(Required work): Nothing but the lines from the one containing "public.json: [434,85,469,130] ->" through the last line of the records below should be written out, each exactly as it stands.

^^^^^^^^

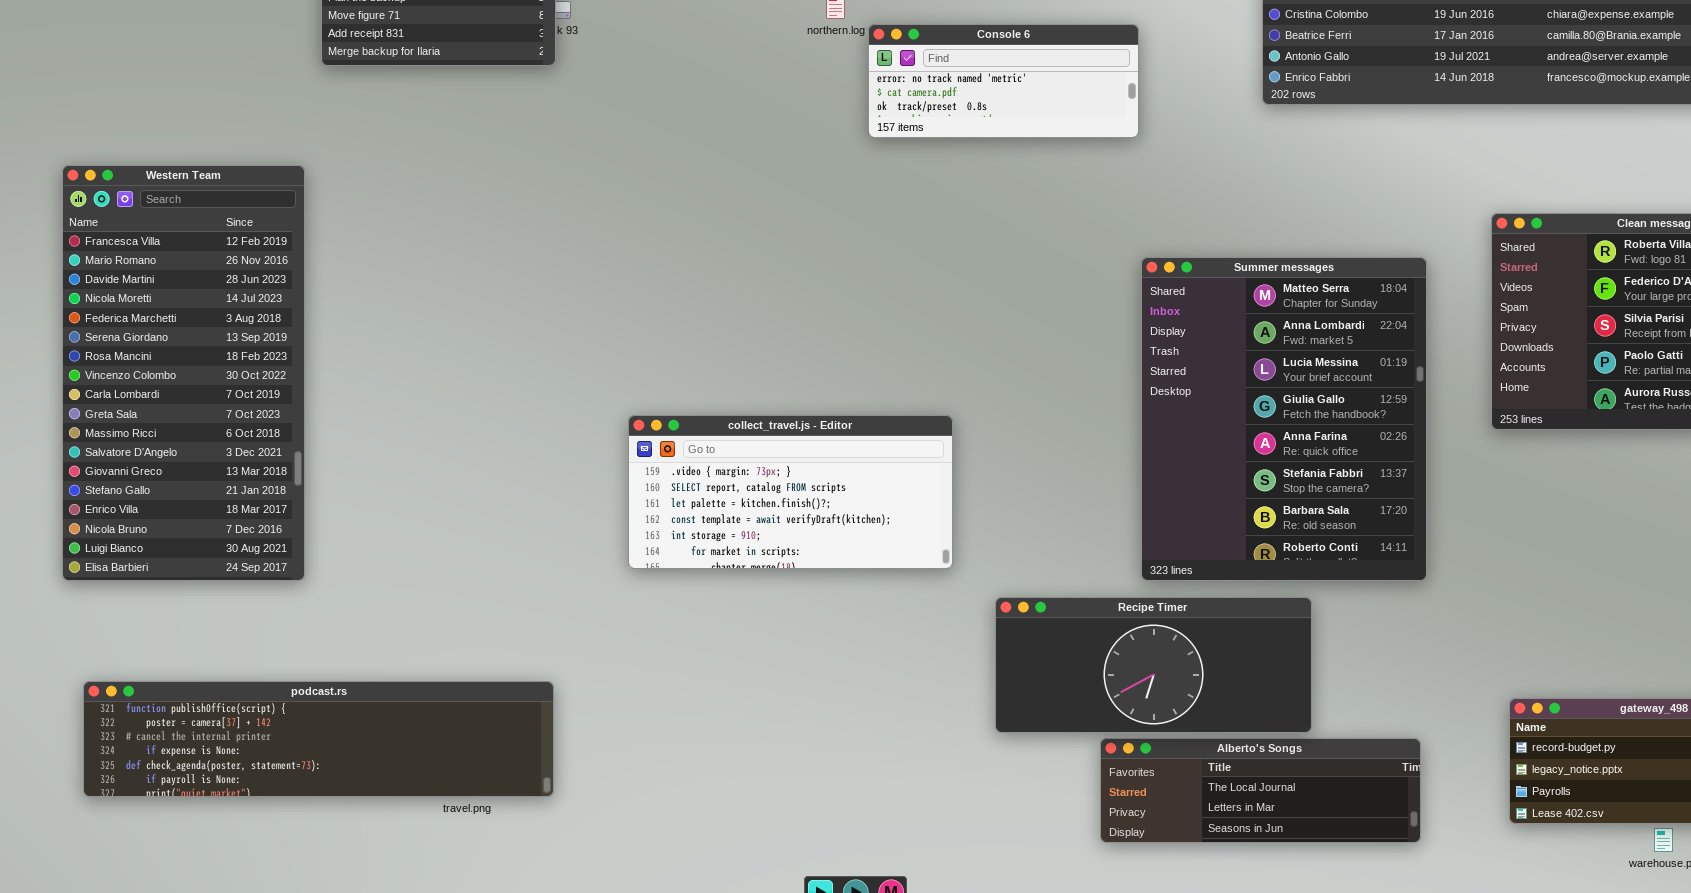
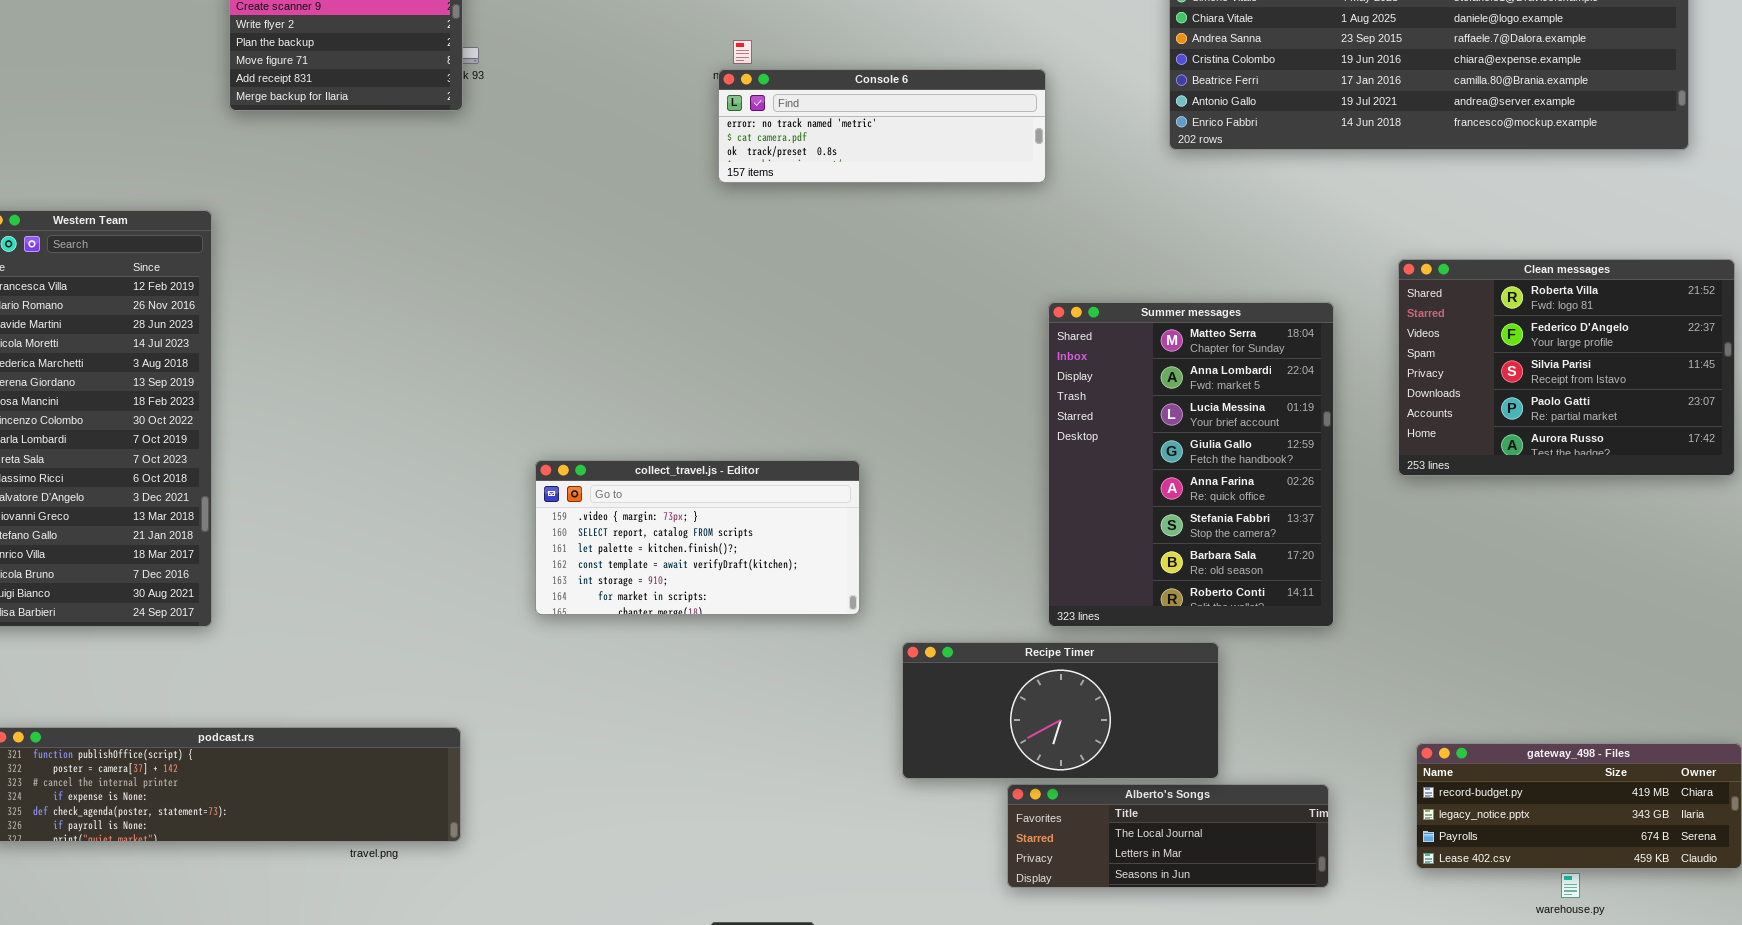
Console 6: [868,24,1139,138] -> [718,69,1046,183], resized

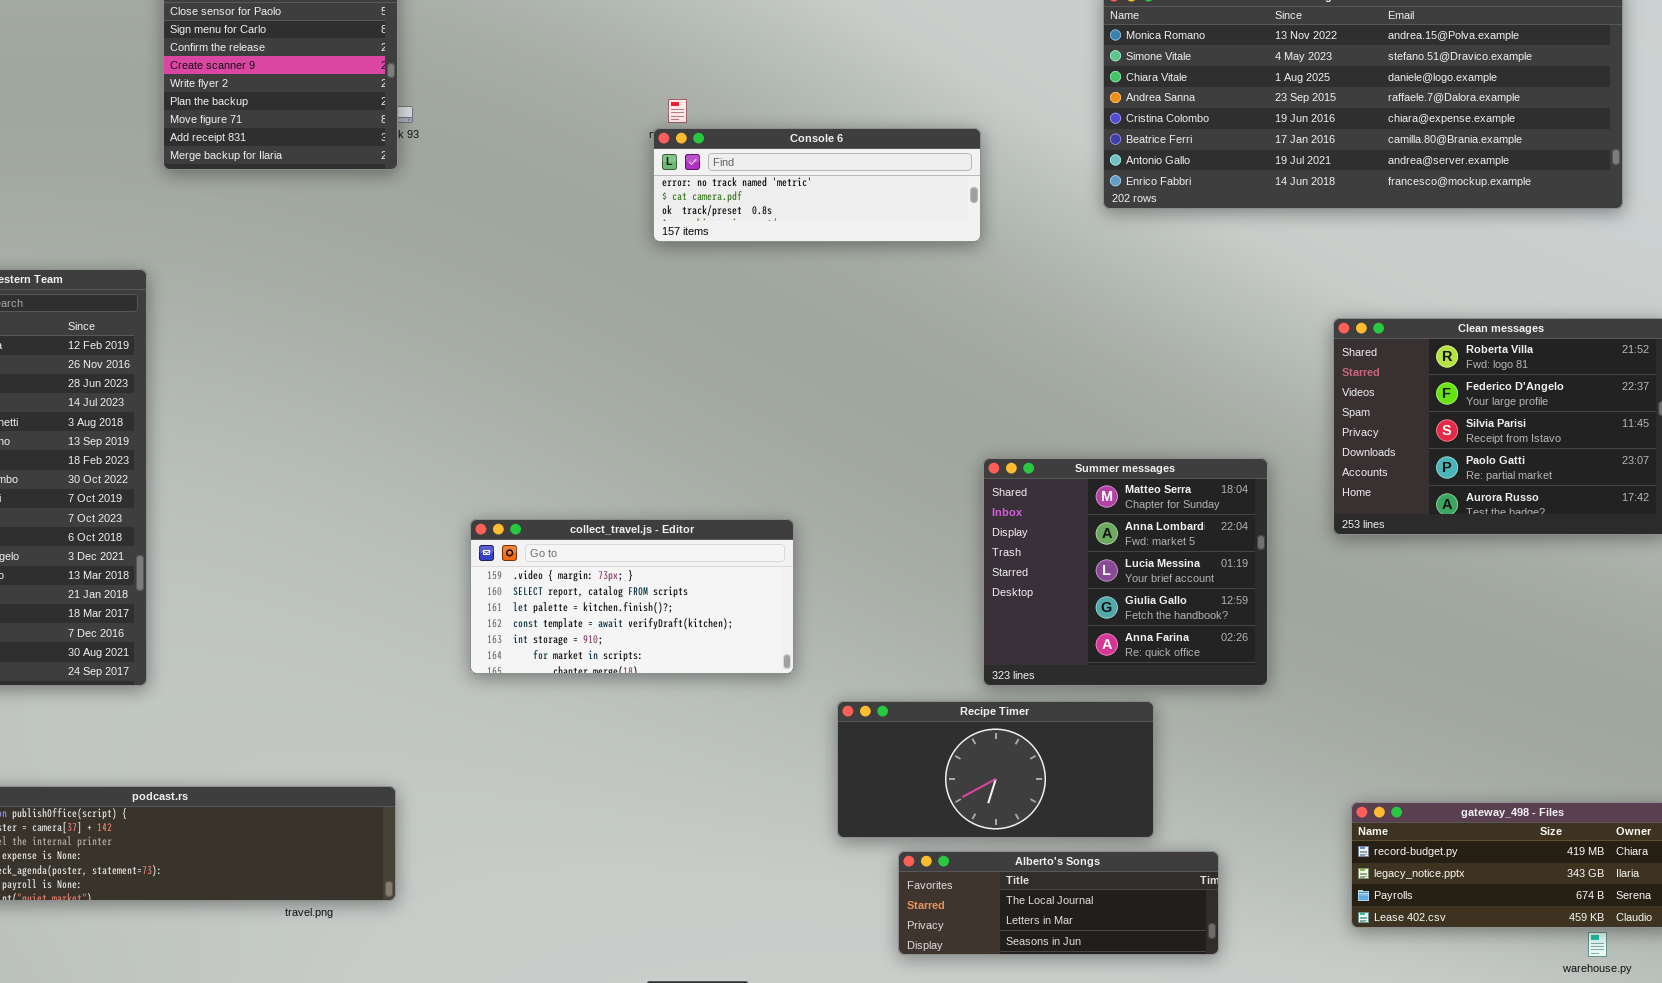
Summer messages: [1048,302,1334,627] -> [983,458,1268,686], resized
Alberto's Songs: [1007,784,1329,888] -> [898,851,1219,955], moved
warehouse.py: [1561,873,1580,898] -> [1588,932,1607,957], moved

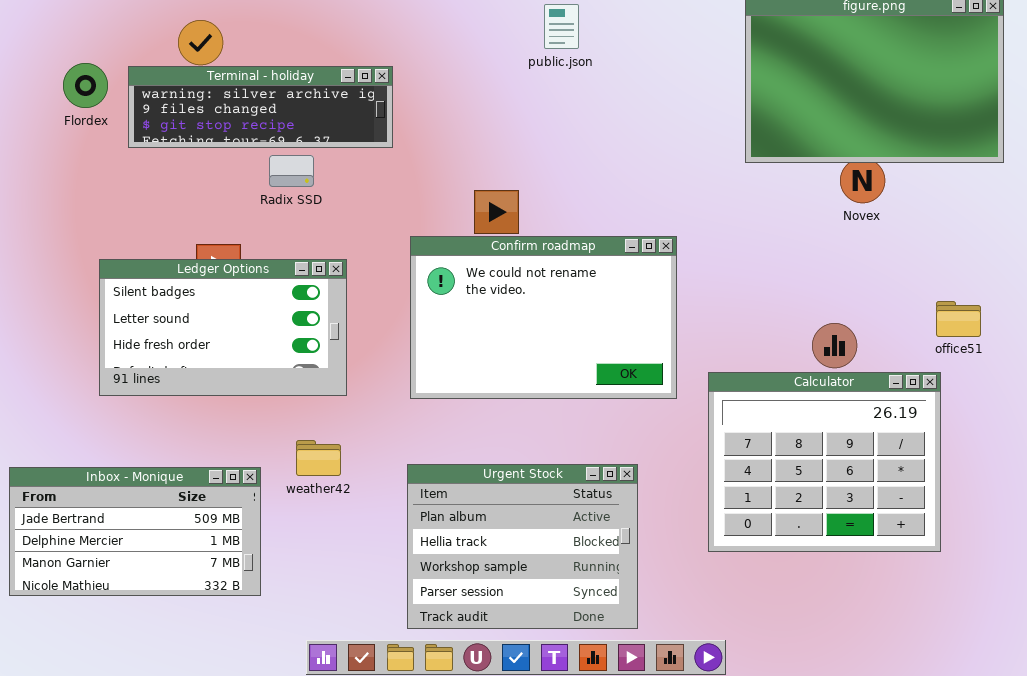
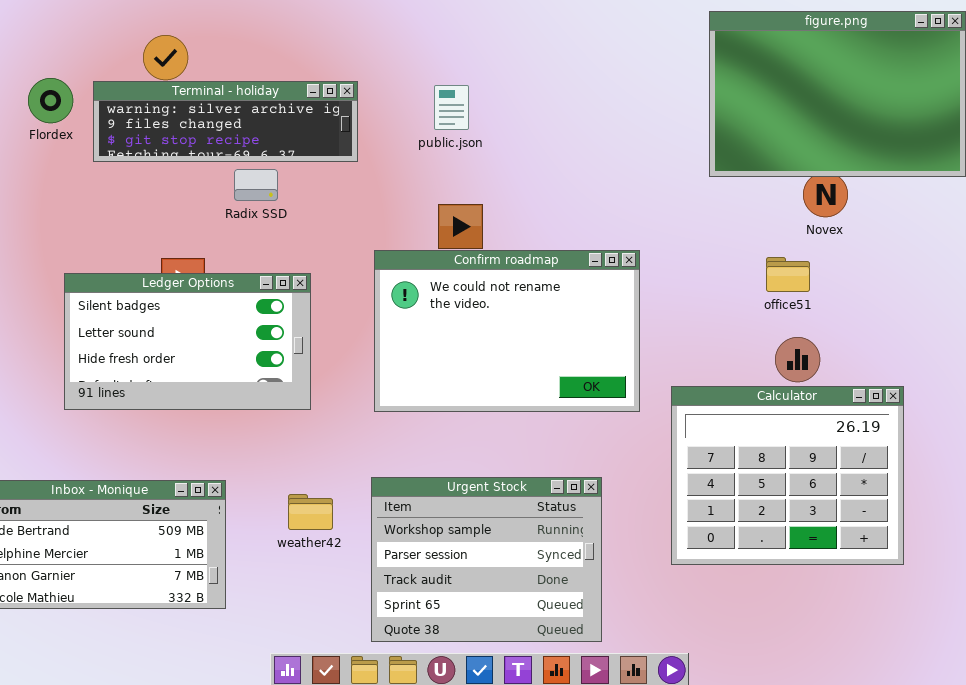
public.json: [544,4,579,49] -> [434,85,469,130], moved
office51: [936,301,981,337] -> [766,257,810,292], moved
weather42: [296,440,341,476] -> [288,494,333,530], moved
Urgent Stock: [407,464,638,629] -> [371,477,602,642], scrolled down 2 rows

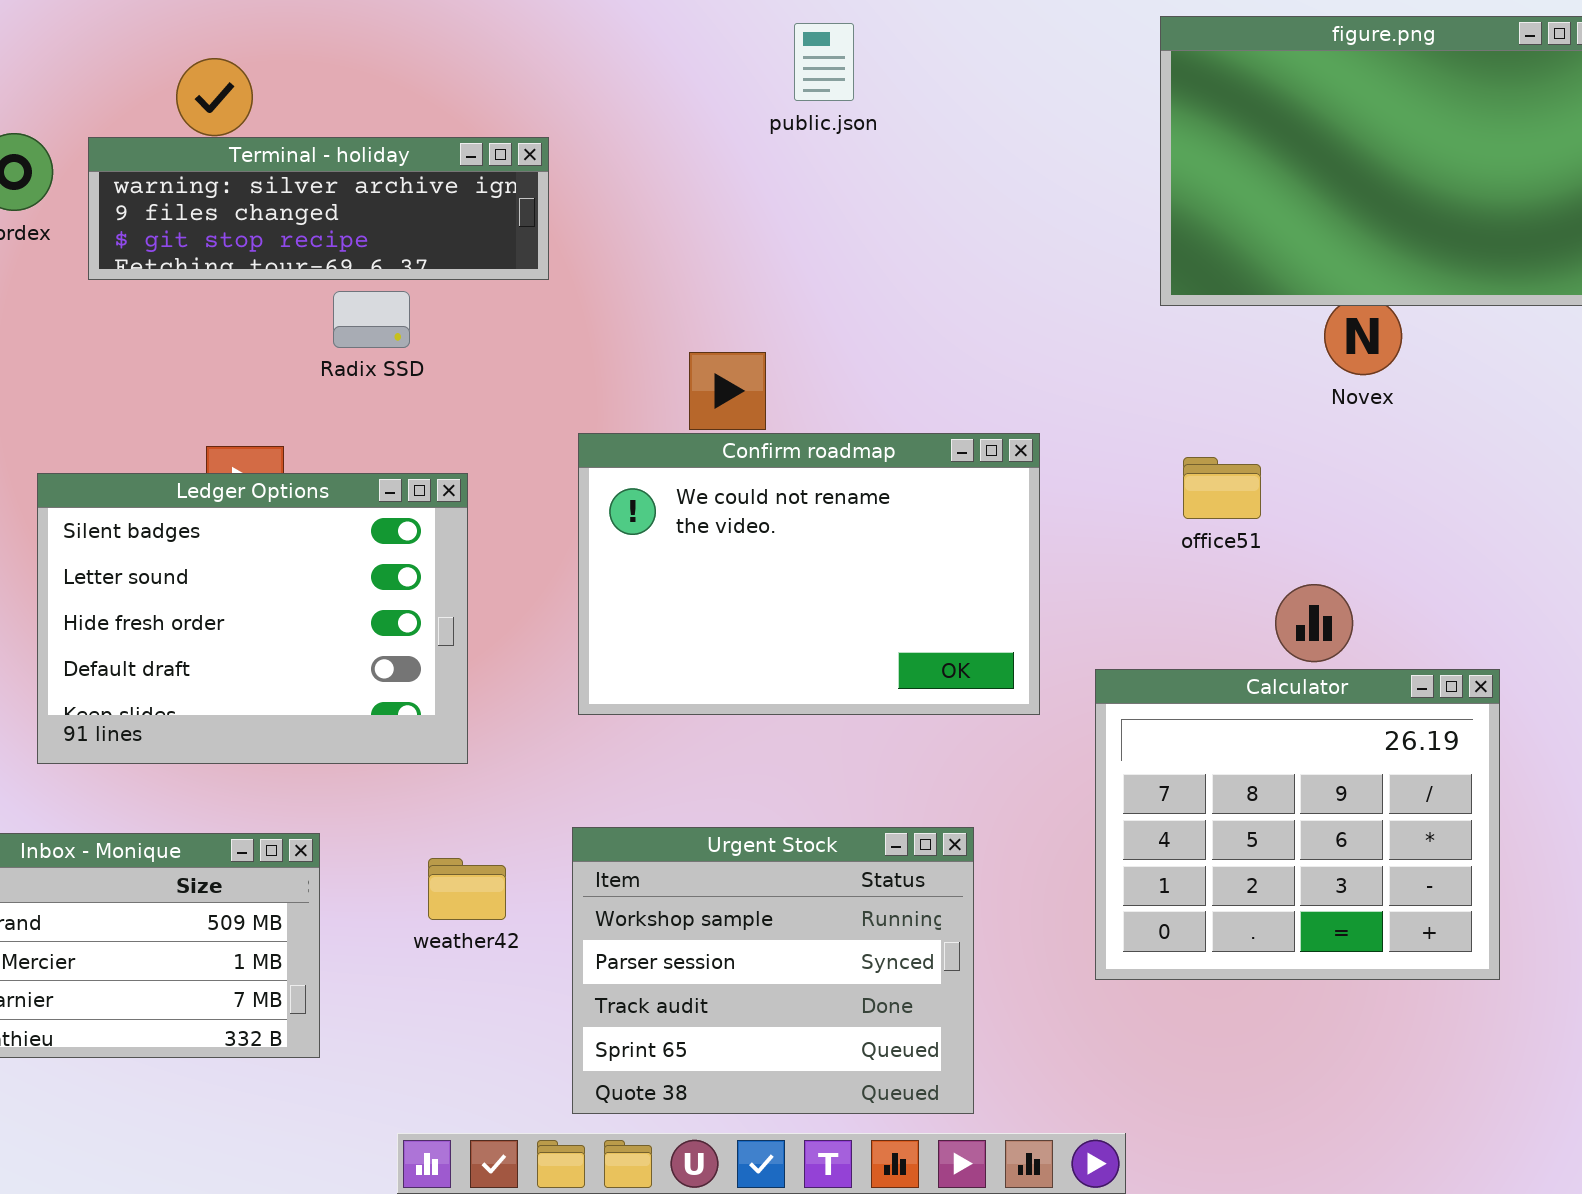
public.json: [434,85,469,130] -> [794,23,854,101], moved
office51: [766,257,810,292] -> [1183,457,1261,519], moved
Ledger Options: [64,273,311,410] -> [37,473,468,764], resized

^^^^^^^^

(Result):
public.json: [434,85,469,130] -> [794,23,854,101], moved
office51: [766,257,810,292] -> [1183,457,1261,519], moved
Ledger Options: [64,273,311,410] -> [37,473,468,764], resized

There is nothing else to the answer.